◆ **What the task requires**:
Nothing in the records may change. Output them all exactly.

◆ **Data shown**:
════

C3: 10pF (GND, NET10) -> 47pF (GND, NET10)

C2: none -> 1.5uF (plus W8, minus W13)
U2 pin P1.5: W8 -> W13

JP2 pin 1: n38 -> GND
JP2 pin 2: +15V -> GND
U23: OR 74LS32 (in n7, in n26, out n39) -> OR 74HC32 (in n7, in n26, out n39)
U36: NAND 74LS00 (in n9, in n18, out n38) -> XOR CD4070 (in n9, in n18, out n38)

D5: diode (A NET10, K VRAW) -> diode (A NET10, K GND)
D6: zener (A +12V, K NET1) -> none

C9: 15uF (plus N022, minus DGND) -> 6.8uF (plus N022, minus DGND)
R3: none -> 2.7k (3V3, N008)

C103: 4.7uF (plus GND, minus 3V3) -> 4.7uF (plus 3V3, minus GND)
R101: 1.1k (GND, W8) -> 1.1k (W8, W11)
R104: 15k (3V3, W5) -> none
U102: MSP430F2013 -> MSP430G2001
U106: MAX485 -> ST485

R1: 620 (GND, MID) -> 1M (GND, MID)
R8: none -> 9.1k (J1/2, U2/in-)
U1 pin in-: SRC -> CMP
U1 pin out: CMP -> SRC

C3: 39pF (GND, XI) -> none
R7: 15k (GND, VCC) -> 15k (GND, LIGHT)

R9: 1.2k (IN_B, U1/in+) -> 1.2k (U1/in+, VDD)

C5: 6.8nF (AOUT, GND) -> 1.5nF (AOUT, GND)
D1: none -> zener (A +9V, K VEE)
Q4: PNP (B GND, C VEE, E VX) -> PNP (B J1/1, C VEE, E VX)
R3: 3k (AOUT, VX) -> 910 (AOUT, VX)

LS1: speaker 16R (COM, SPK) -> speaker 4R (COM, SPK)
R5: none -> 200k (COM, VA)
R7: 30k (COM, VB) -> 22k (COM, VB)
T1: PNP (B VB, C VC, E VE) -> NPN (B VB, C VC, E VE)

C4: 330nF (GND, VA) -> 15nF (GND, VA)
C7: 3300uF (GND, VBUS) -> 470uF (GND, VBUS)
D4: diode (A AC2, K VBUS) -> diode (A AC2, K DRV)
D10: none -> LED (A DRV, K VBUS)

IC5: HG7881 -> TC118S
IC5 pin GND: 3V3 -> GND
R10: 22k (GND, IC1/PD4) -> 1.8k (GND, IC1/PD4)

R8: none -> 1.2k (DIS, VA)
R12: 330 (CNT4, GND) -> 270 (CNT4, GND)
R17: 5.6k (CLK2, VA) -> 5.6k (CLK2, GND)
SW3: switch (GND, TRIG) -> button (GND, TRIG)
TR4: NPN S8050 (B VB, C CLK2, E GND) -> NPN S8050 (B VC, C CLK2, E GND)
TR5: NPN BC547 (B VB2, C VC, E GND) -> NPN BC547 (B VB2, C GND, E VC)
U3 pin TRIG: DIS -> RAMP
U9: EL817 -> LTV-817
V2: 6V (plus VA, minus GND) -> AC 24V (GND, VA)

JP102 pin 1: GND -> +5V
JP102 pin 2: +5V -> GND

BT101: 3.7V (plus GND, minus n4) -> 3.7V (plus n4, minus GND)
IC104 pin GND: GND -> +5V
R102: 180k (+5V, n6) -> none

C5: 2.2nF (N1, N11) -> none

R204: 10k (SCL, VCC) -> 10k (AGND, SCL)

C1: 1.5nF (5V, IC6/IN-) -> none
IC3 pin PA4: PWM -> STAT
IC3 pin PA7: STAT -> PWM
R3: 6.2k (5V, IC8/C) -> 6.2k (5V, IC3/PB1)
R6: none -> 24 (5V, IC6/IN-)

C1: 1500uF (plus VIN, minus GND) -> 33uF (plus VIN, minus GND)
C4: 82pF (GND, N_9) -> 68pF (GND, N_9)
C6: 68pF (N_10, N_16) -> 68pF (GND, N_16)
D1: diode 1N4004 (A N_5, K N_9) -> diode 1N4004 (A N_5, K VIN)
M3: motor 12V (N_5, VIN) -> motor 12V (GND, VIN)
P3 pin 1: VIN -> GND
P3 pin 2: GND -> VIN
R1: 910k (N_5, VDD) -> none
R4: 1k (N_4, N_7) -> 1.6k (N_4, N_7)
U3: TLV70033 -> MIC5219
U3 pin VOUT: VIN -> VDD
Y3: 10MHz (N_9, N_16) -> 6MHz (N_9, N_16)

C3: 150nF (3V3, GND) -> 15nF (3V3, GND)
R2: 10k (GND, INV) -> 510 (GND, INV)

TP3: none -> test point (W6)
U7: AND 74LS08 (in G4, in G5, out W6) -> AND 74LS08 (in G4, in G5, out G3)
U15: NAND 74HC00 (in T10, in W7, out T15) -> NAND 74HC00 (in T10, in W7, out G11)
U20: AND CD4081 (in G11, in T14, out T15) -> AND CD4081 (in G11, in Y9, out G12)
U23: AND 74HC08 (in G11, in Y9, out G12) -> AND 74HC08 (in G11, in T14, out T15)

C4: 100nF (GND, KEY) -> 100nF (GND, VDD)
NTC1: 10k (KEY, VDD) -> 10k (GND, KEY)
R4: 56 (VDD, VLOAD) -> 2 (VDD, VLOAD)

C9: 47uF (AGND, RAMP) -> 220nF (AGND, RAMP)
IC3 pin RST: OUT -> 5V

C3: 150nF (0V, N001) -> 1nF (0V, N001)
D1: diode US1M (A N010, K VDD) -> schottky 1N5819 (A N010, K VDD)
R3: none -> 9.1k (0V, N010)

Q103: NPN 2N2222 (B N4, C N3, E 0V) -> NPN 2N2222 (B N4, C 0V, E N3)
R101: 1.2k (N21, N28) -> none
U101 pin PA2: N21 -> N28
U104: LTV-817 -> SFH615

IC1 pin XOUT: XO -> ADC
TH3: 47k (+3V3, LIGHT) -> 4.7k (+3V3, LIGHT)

════

◆ **Your response**:
C3: 10pF (GND, NET10) -> 47pF (GND, NET10)

C2: none -> 1.5uF (plus W8, minus W13)
U2 pin P1.5: W8 -> W13

JP2 pin 1: n38 -> GND
JP2 pin 2: +15V -> GND
U23: OR 74LS32 (in n7, in n26, out n39) -> OR 74HC32 (in n7, in n26, out n39)
U36: NAND 74LS00 (in n9, in n18, out n38) -> XOR CD4070 (in n9, in n18, out n38)

D5: diode (A NET10, K VRAW) -> diode (A NET10, K GND)
D6: zener (A +12V, K NET1) -> none

C9: 15uF (plus N022, minus DGND) -> 6.8uF (plus N022, minus DGND)
R3: none -> 2.7k (3V3, N008)

C103: 4.7uF (plus GND, minus 3V3) -> 4.7uF (plus 3V3, minus GND)
R101: 1.1k (GND, W8) -> 1.1k (W8, W11)
R104: 15k (3V3, W5) -> none
U102: MSP430F2013 -> MSP430G2001
U106: MAX485 -> ST485

R1: 620 (GND, MID) -> 1M (GND, MID)
R8: none -> 9.1k (J1/2, U2/in-)
U1 pin in-: SRC -> CMP
U1 pin out: CMP -> SRC

C3: 39pF (GND, XI) -> none
R7: 15k (GND, VCC) -> 15k (GND, LIGHT)

R9: 1.2k (IN_B, U1/in+) -> 1.2k (U1/in+, VDD)

C5: 6.8nF (AOUT, GND) -> 1.5nF (AOUT, GND)
D1: none -> zener (A +9V, K VEE)
Q4: PNP (B GND, C VEE, E VX) -> PNP (B J1/1, C VEE, E VX)
R3: 3k (AOUT, VX) -> 910 (AOUT, VX)

LS1: speaker 16R (COM, SPK) -> speaker 4R (COM, SPK)
R5: none -> 200k (COM, VA)
R7: 30k (COM, VB) -> 22k (COM, VB)
T1: PNP (B VB, C VC, E VE) -> NPN (B VB, C VC, E VE)

C4: 330nF (GND, VA) -> 15nF (GND, VA)
C7: 3300uF (GND, VBUS) -> 470uF (GND, VBUS)
D4: diode (A AC2, K VBUS) -> diode (A AC2, K DRV)
D10: none -> LED (A DRV, K VBUS)

IC5: HG7881 -> TC118S
IC5 pin GND: 3V3 -> GND
R10: 22k (GND, IC1/PD4) -> 1.8k (GND, IC1/PD4)

R8: none -> 1.2k (DIS, VA)
R12: 330 (CNT4, GND) -> 270 (CNT4, GND)
R17: 5.6k (CLK2, VA) -> 5.6k (CLK2, GND)
SW3: switch (GND, TRIG) -> button (GND, TRIG)
TR4: NPN S8050 (B VB, C CLK2, E GND) -> NPN S8050 (B VC, C CLK2, E GND)
TR5: NPN BC547 (B VB2, C VC, E GND) -> NPN BC547 (B VB2, C GND, E VC)
U3 pin TRIG: DIS -> RAMP
U9: EL817 -> LTV-817
V2: 6V (plus VA, minus GND) -> AC 24V (GND, VA)

JP102 pin 1: GND -> +5V
JP102 pin 2: +5V -> GND

BT101: 3.7V (plus GND, minus n4) -> 3.7V (plus n4, minus GND)
IC104 pin GND: GND -> +5V
R102: 180k (+5V, n6) -> none

C5: 2.2nF (N1, N11) -> none

R204: 10k (SCL, VCC) -> 10k (AGND, SCL)

C1: 1.5nF (5V, IC6/IN-) -> none
IC3 pin PA4: PWM -> STAT
IC3 pin PA7: STAT -> PWM
R3: 6.2k (5V, IC8/C) -> 6.2k (5V, IC3/PB1)
R6: none -> 24 (5V, IC6/IN-)

C1: 1500uF (plus VIN, minus GND) -> 33uF (plus VIN, minus GND)
C4: 82pF (GND, N_9) -> 68pF (GND, N_9)
C6: 68pF (N_10, N_16) -> 68pF (GND, N_16)
D1: diode 1N4004 (A N_5, K N_9) -> diode 1N4004 (A N_5, K VIN)
M3: motor 12V (N_5, VIN) -> motor 12V (GND, VIN)
P3 pin 1: VIN -> GND
P3 pin 2: GND -> VIN
R1: 910k (N_5, VDD) -> none
R4: 1k (N_4, N_7) -> 1.6k (N_4, N_7)
U3: TLV70033 -> MIC5219
U3 pin VOUT: VIN -> VDD
Y3: 10MHz (N_9, N_16) -> 6MHz (N_9, N_16)

C3: 150nF (3V3, GND) -> 15nF (3V3, GND)
R2: 10k (GND, INV) -> 510 (GND, INV)

TP3: none -> test point (W6)
U7: AND 74LS08 (in G4, in G5, out W6) -> AND 74LS08 (in G4, in G5, out G3)
U15: NAND 74HC00 (in T10, in W7, out T15) -> NAND 74HC00 (in T10, in W7, out G11)
U20: AND CD4081 (in G11, in T14, out T15) -> AND CD4081 (in G11, in Y9, out G12)
U23: AND 74HC08 (in G11, in Y9, out G12) -> AND 74HC08 (in G11, in T14, out T15)

C4: 100nF (GND, KEY) -> 100nF (GND, VDD)
NTC1: 10k (KEY, VDD) -> 10k (GND, KEY)
R4: 56 (VDD, VLOAD) -> 2 (VDD, VLOAD)

C9: 47uF (AGND, RAMP) -> 220nF (AGND, RAMP)
IC3 pin RST: OUT -> 5V

C3: 150nF (0V, N001) -> 1nF (0V, N001)
D1: diode US1M (A N010, K VDD) -> schottky 1N5819 (A N010, K VDD)
R3: none -> 9.1k (0V, N010)

Q103: NPN 2N2222 (B N4, C N3, E 0V) -> NPN 2N2222 (B N4, C 0V, E N3)
R101: 1.2k (N21, N28) -> none
U101 pin PA2: N21 -> N28
U104: LTV-817 -> SFH615

IC1 pin XOUT: XO -> ADC
TH3: 47k (+3V3, LIGHT) -> 4.7k (+3V3, LIGHT)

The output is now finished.